WHAT THE TASK ASKS> Skip any image you find and restate the rest of the data word for word.

[[ RECORDS, beginning ]]

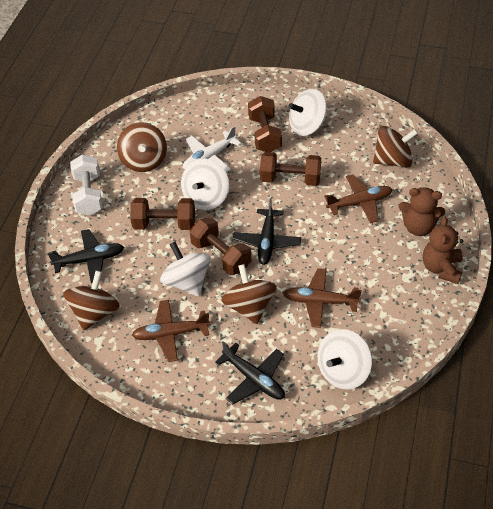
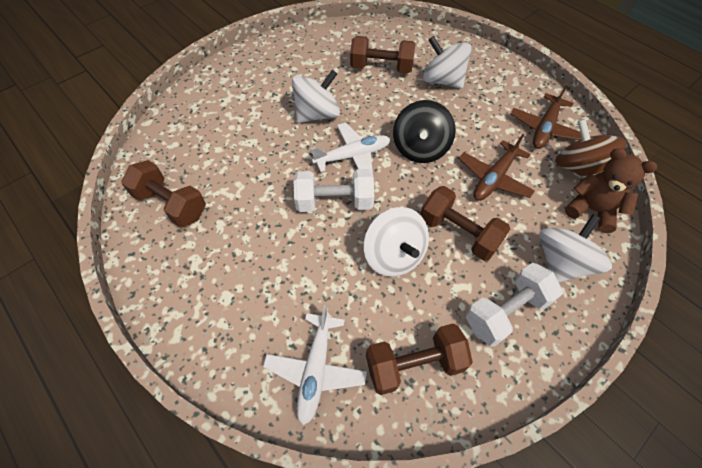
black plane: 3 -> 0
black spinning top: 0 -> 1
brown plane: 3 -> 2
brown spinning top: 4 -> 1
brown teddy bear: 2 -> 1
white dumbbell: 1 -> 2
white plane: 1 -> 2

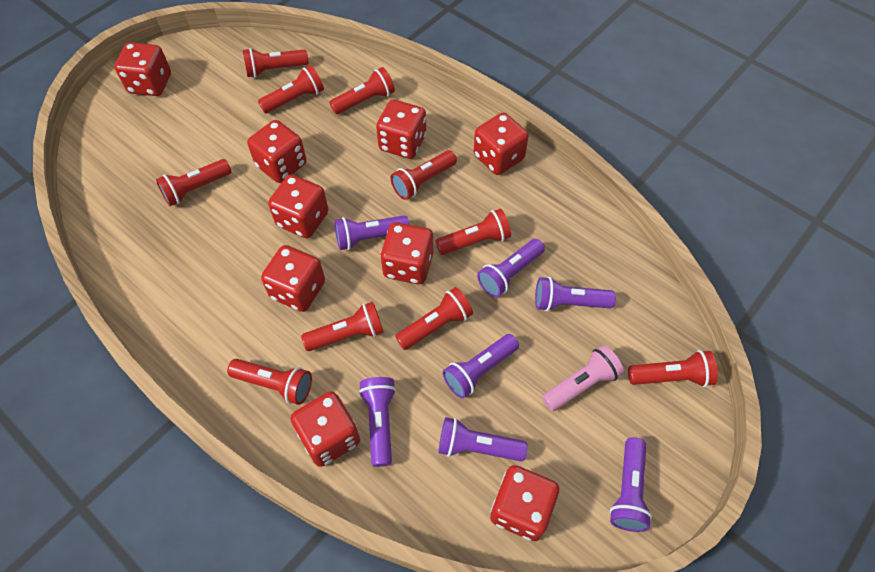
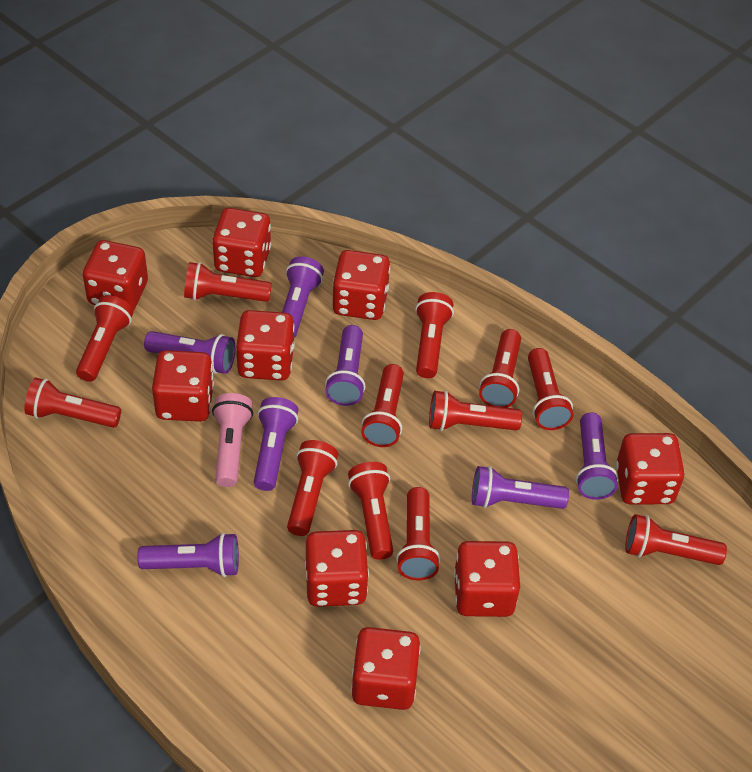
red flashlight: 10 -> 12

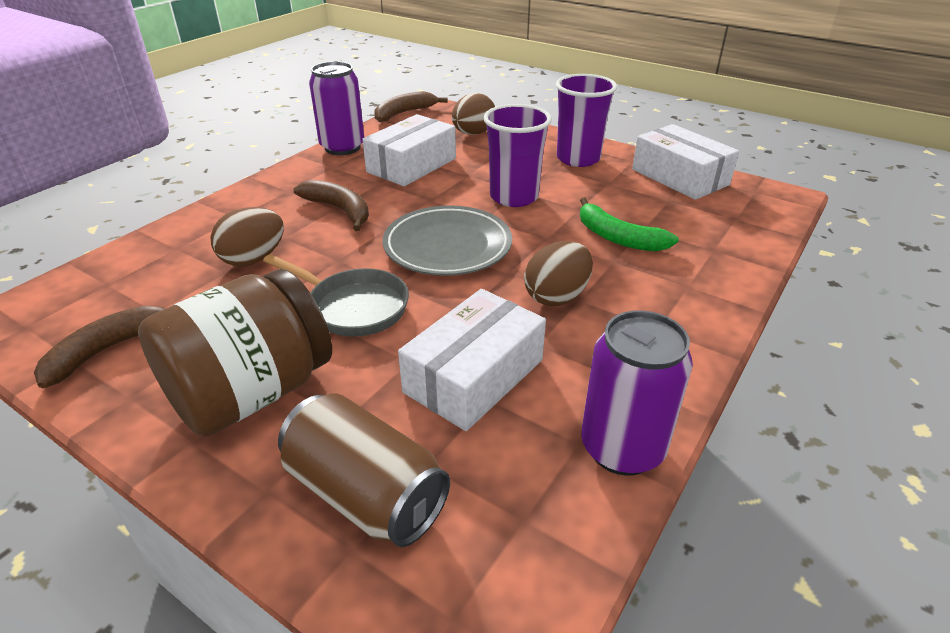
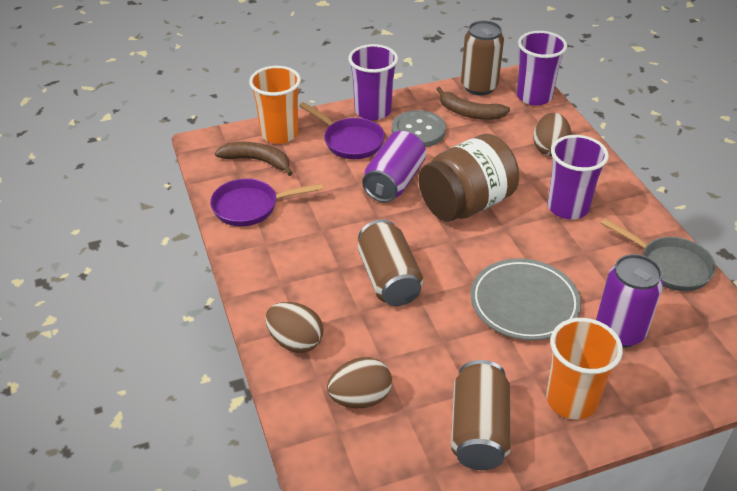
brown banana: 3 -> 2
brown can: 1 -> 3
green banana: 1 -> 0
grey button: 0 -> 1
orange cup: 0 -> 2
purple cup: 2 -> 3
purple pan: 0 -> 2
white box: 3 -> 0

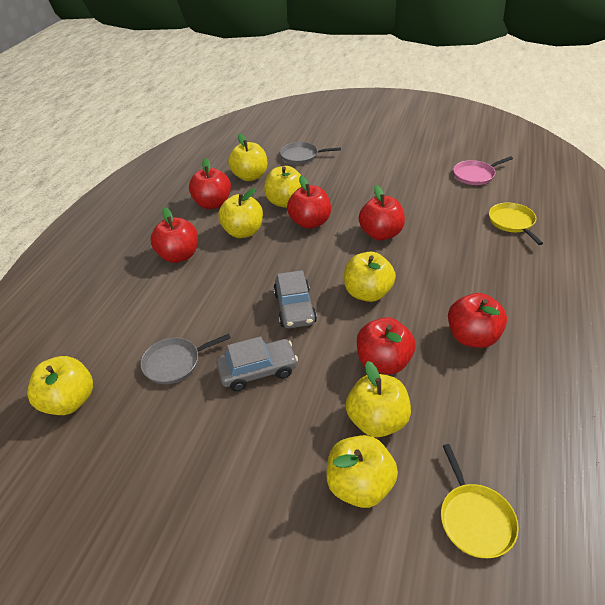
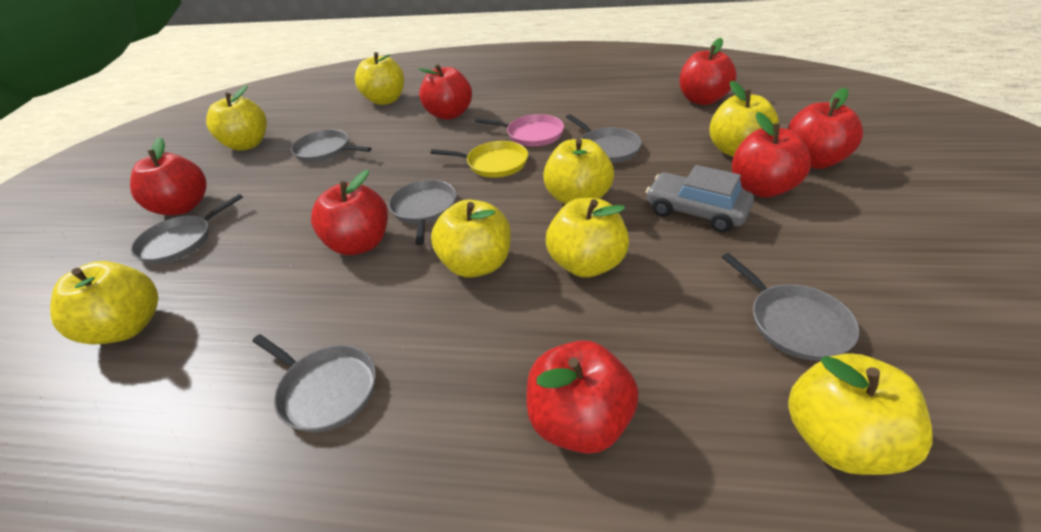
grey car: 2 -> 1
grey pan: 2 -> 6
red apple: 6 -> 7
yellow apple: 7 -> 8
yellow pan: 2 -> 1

[[ RECORDS, end ]]

ANSWER SPACE>
black plane: 3 -> 0
black spinning top: 0 -> 1
brown plane: 3 -> 2
brown spinning top: 4 -> 1
brown teddy bear: 2 -> 1
white dumbbell: 1 -> 2
white plane: 1 -> 2

red flashlight: 10 -> 12

brown banana: 3 -> 2
brown can: 1 -> 3
green banana: 1 -> 0
grey button: 0 -> 1
orange cup: 0 -> 2
purple cup: 2 -> 3
purple pan: 0 -> 2
white box: 3 -> 0

grey car: 2 -> 1
grey pan: 2 -> 6
red apple: 6 -> 7
yellow apple: 7 -> 8
yellow pan: 2 -> 1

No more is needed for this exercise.